RECORDS FOR THIS TASK: Begin

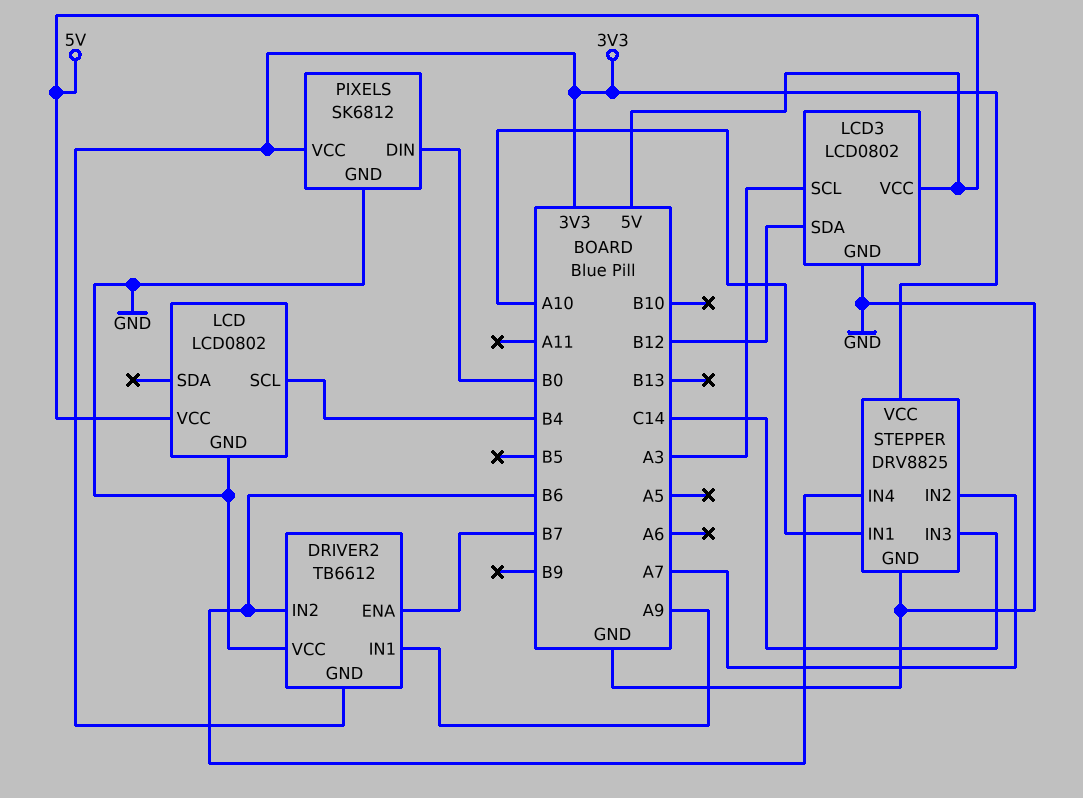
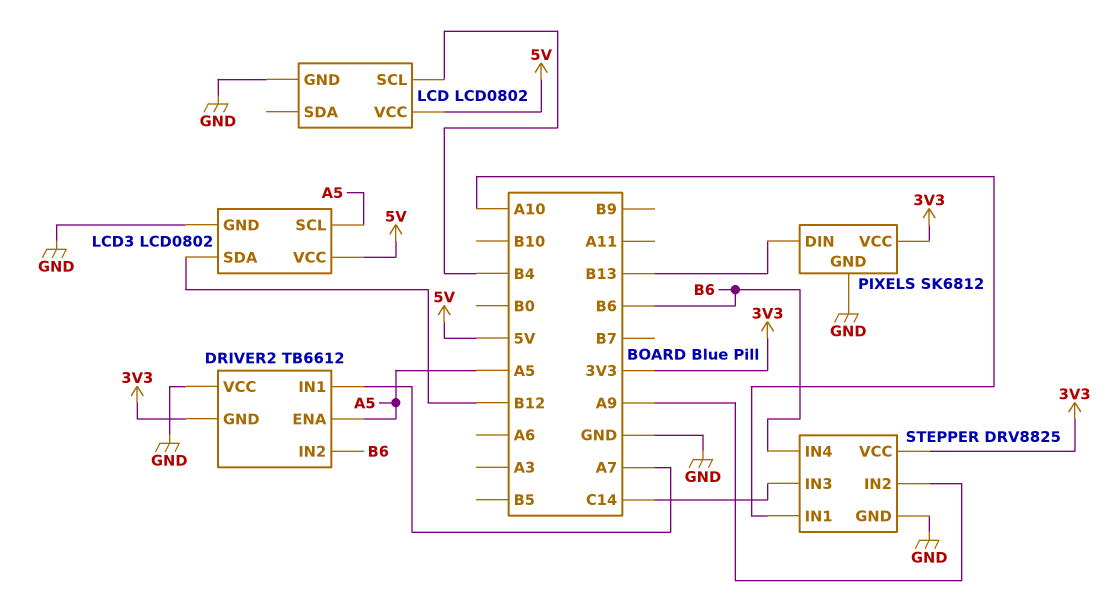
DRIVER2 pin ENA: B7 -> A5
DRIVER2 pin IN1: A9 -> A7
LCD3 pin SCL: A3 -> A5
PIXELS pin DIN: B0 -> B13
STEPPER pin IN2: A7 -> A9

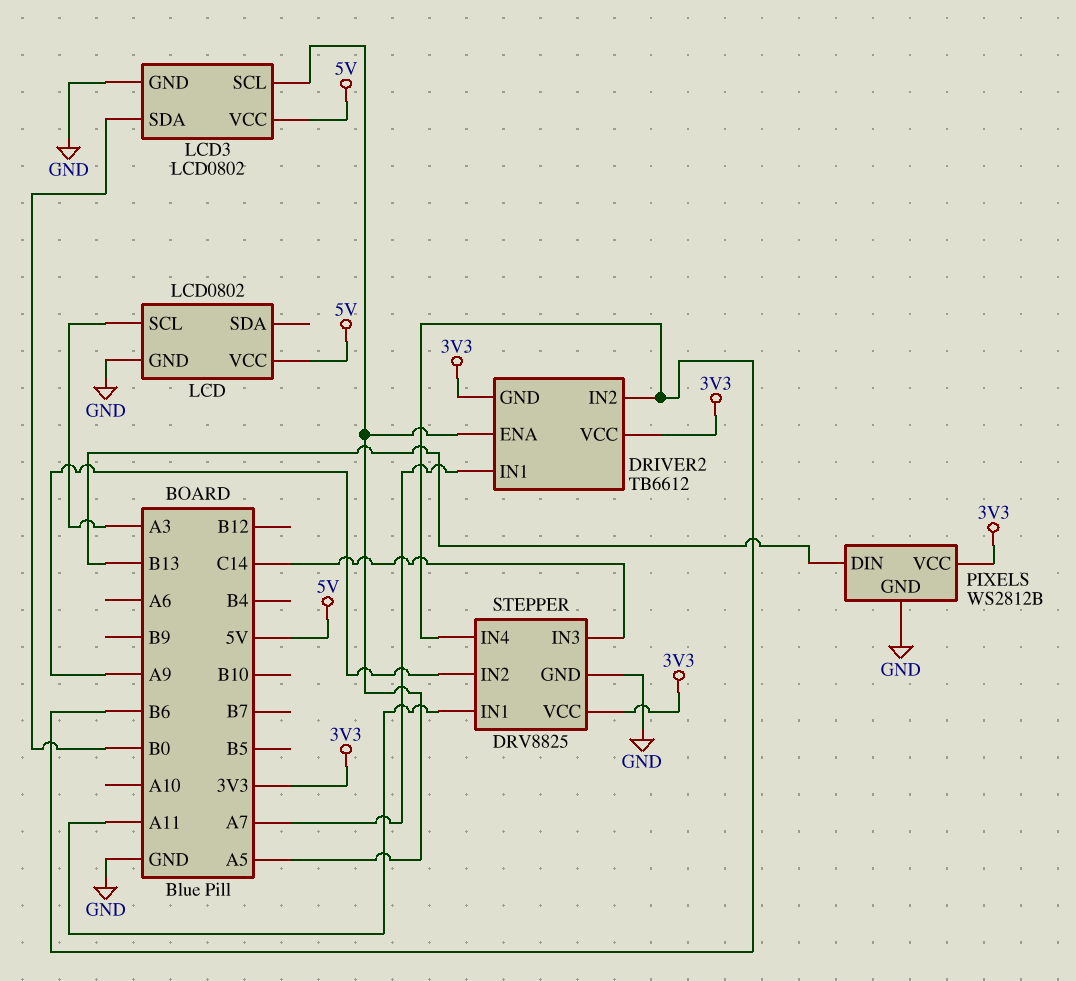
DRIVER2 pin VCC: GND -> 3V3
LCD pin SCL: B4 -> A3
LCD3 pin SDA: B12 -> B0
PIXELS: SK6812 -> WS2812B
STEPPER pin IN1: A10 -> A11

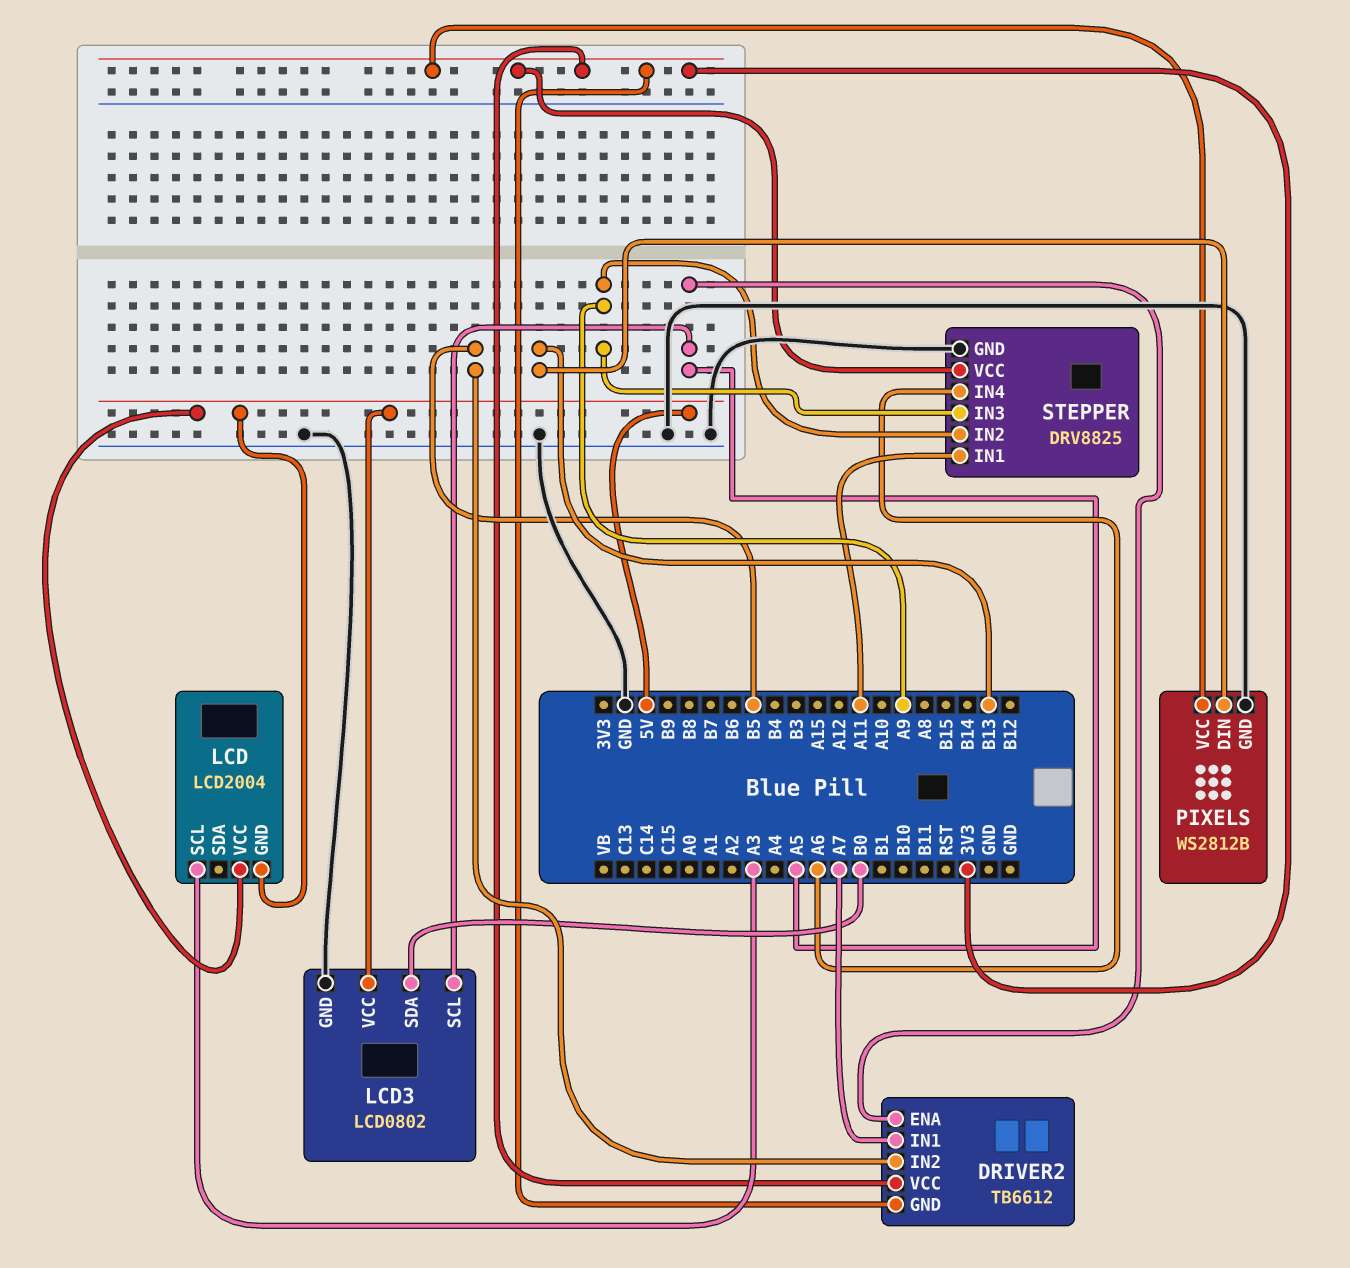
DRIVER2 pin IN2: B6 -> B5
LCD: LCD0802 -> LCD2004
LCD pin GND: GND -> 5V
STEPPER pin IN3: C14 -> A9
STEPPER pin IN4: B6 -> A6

RECORDS FOR THIS TASK: End

__REQUIRED WORK__. Exactly the lines from the one containing "LCD pin GND: GND -> 5V" through the end of the records above are to be printed, and no others.

__COMPLETED EXERCISE__.
LCD pin GND: GND -> 5V
STEPPER pin IN3: C14 -> A9
STEPPER pin IN4: B6 -> A6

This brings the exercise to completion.